▶ [What the task requires]: Print exactly the line that contains "gray circle: moved 2 px left" along with every line beneath it to the end of the records below, and omit pictures.

▶ [Records for the task]:
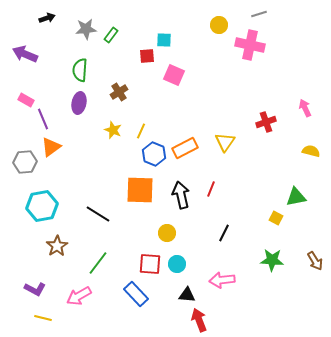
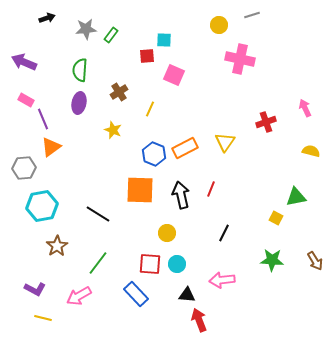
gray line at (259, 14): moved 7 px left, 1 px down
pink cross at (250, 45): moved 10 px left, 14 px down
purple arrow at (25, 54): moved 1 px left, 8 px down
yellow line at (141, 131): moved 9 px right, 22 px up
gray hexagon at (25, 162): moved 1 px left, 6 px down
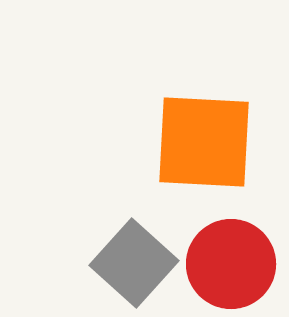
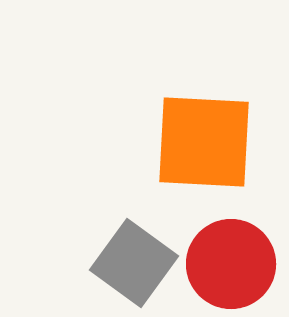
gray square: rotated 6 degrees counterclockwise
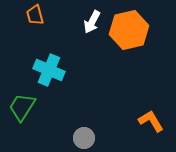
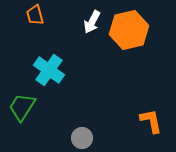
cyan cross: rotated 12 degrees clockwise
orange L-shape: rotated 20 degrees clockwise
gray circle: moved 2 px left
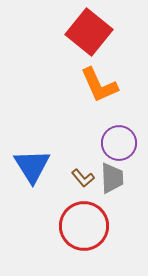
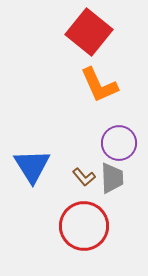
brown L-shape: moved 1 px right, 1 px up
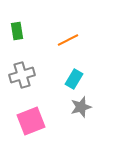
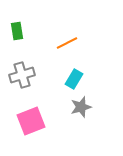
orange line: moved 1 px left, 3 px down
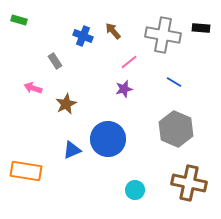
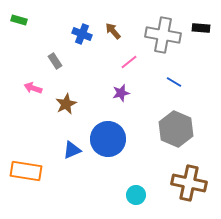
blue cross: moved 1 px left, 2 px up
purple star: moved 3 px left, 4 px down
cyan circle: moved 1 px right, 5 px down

▶ [Answer for the task]:
gray circle: moved 2 px left
brown L-shape: moved 1 px right, 1 px up
orange line: moved 1 px left, 3 px down
blue cross: moved 1 px left, 2 px up
purple star: moved 3 px left, 4 px down
cyan circle: moved 1 px right, 5 px down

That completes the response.